Task input –
════
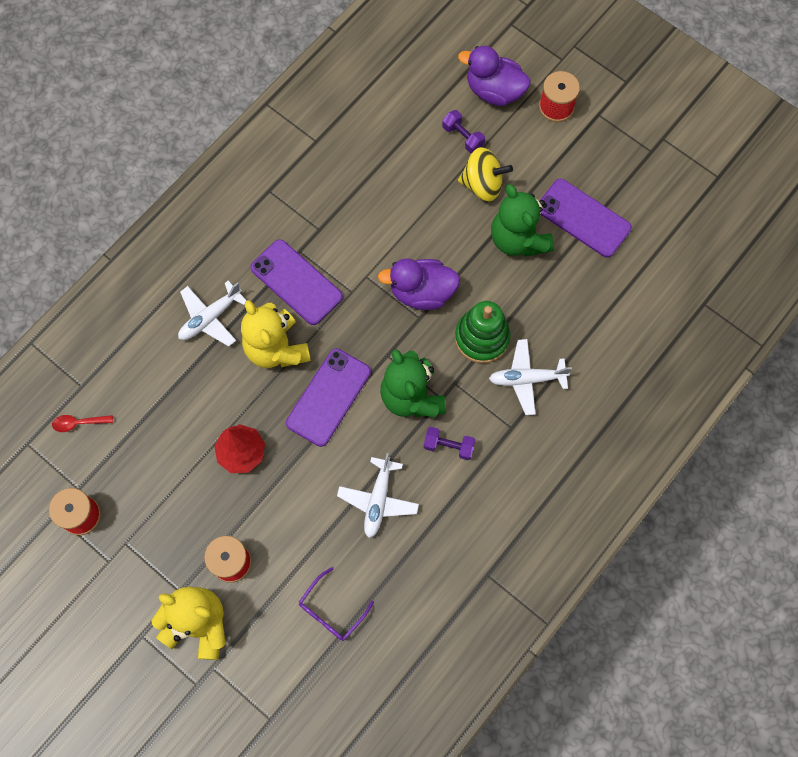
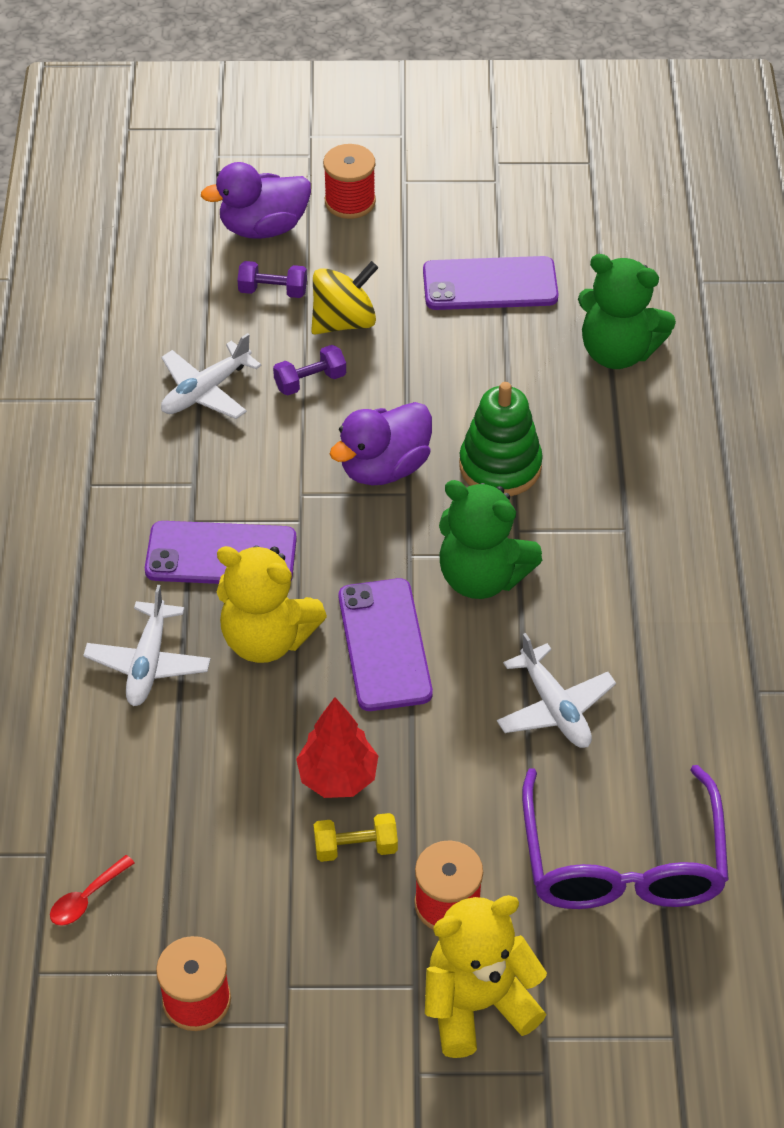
camera: 40 degrees left, 20 degrees down
(217, 497) = (355, 847): none -> yellow dumbbell
(331, 610) = (622, 862): purple glasses -> purple glasses, size x1.99
(448, 446) = (577, 596): purple dumbbell -> purple dumbbell (310, 381)
(518, 239) = (440, 347): green teddy bear -> green teddy bear (617, 351)
(526, 379) = (592, 472): white plane -> white plane (206, 391)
════
Exercise directions –
Give back exactly the lines from the one containing "(448, 446) = (577, 596): purple" through the end of the listing above, with both ends included and nothing added.

Problem solution –
(448, 446) = (577, 596): purple dumbbell -> purple dumbbell (310, 381)
(518, 239) = (440, 347): green teddy bear -> green teddy bear (617, 351)
(526, 379) = (592, 472): white plane -> white plane (206, 391)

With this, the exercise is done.